▶ [ACTIVITY]
Write out the listing below exactly, and omit any images you find in it.

[STUDY MATERIAL Boundary: Start]

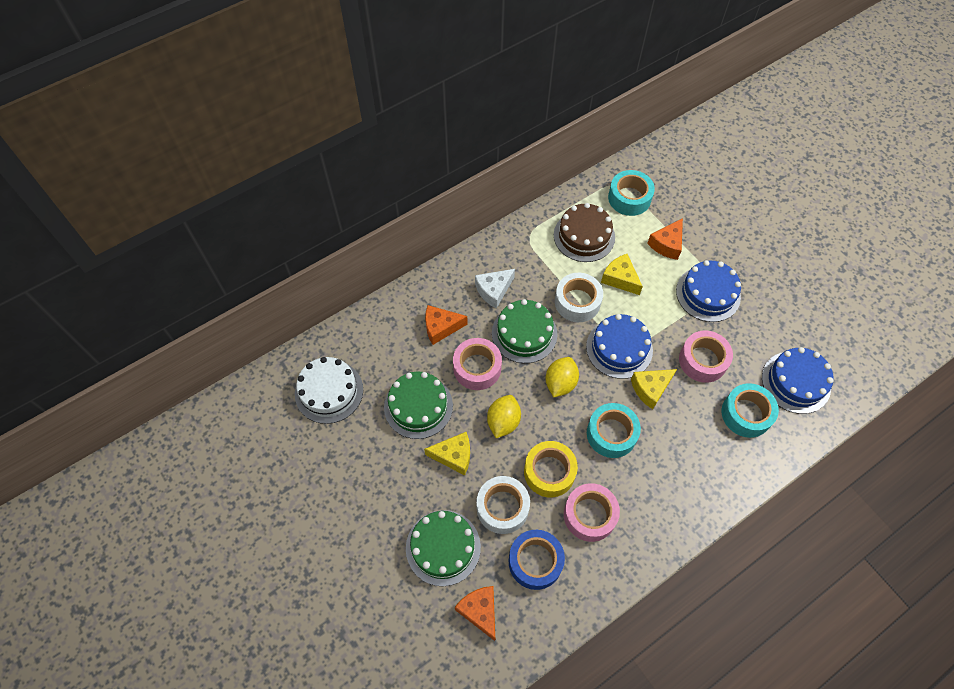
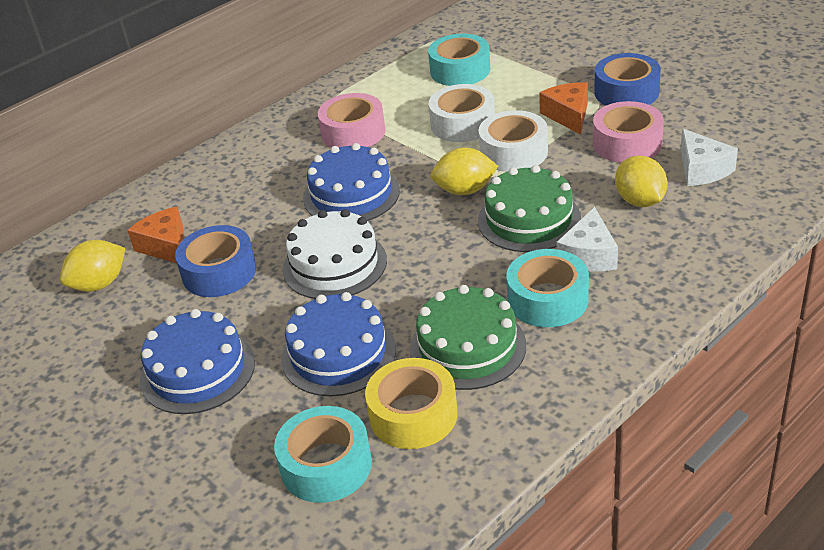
blue tape: 1 -> 2
brown cake: 1 -> 0
green cake: 3 -> 2
orange cheese: 3 -> 2
pink tape: 3 -> 2
white cheese: 1 -> 2
yellow cheese: 3 -> 0
yellow lemon: 2 -> 3

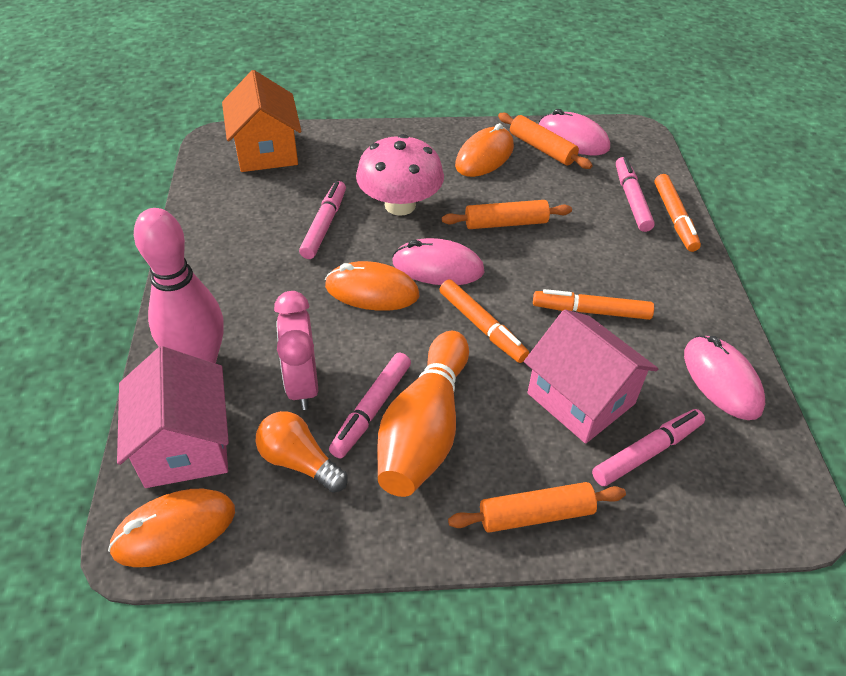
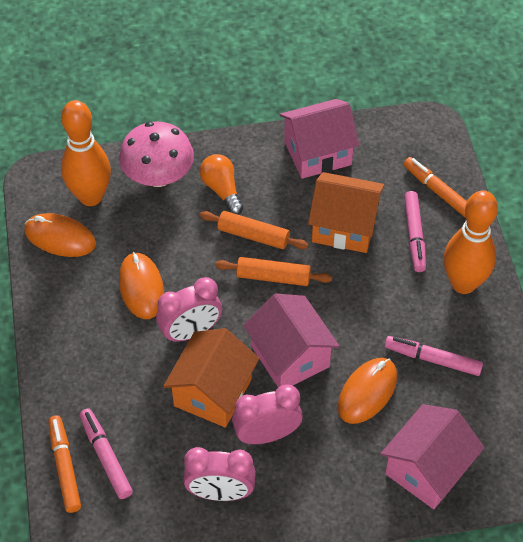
orange bowling pin: 1 -> 2
orange house: 1 -> 2
orange marker: 3 -> 2
orange rolling pin: 3 -> 2
pink bowling pin: 1 -> 0
pink clock: 1 -> 3
pink house: 2 -> 3
pink marker: 4 -> 3
pink mouse: 3 -> 0

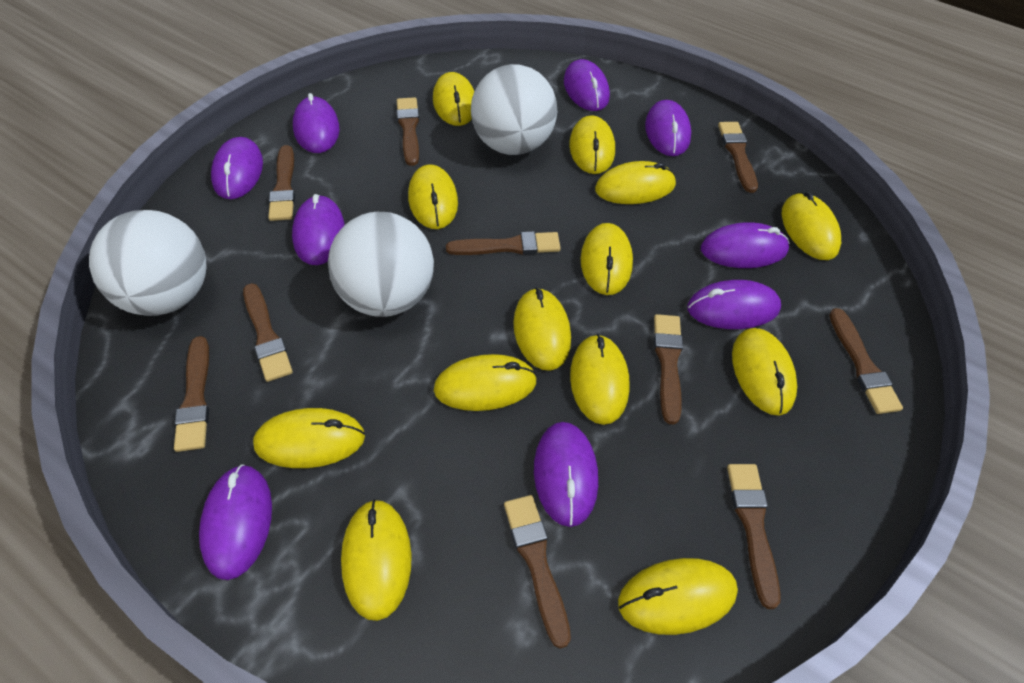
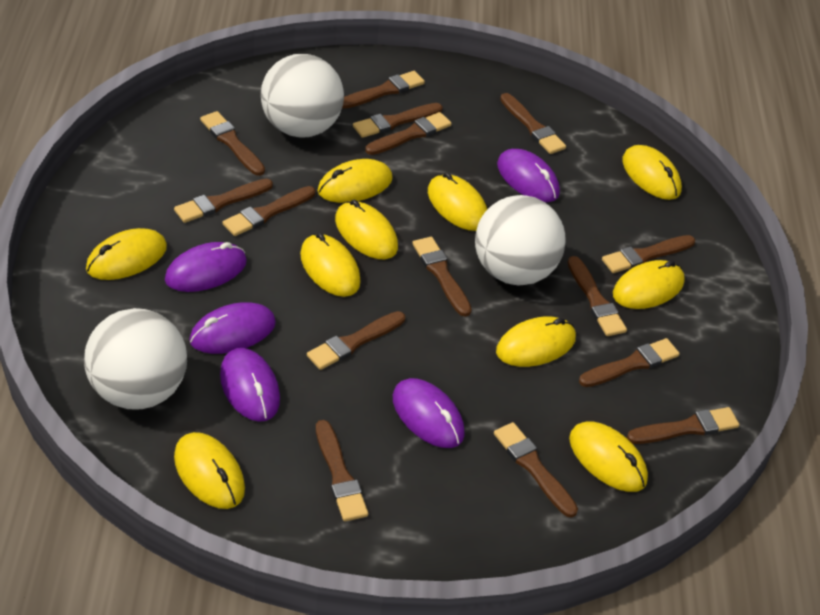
brown brush: 10 -> 15
purple mouse: 9 -> 5
yellow mouse: 13 -> 10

[STUDY MATERIAL Boundary: End]

▶ [ANSWER TO THIS EXERCISE]
blue tape: 1 -> 2
brown cake: 1 -> 0
green cake: 3 -> 2
orange cheese: 3 -> 2
pink tape: 3 -> 2
white cheese: 1 -> 2
yellow cheese: 3 -> 0
yellow lemon: 2 -> 3

orange bowling pin: 1 -> 2
orange house: 1 -> 2
orange marker: 3 -> 2
orange rolling pin: 3 -> 2
pink bowling pin: 1 -> 0
pink clock: 1 -> 3
pink house: 2 -> 3
pink marker: 4 -> 3
pink mouse: 3 -> 0

brown brush: 10 -> 15
purple mouse: 9 -> 5
yellow mouse: 13 -> 10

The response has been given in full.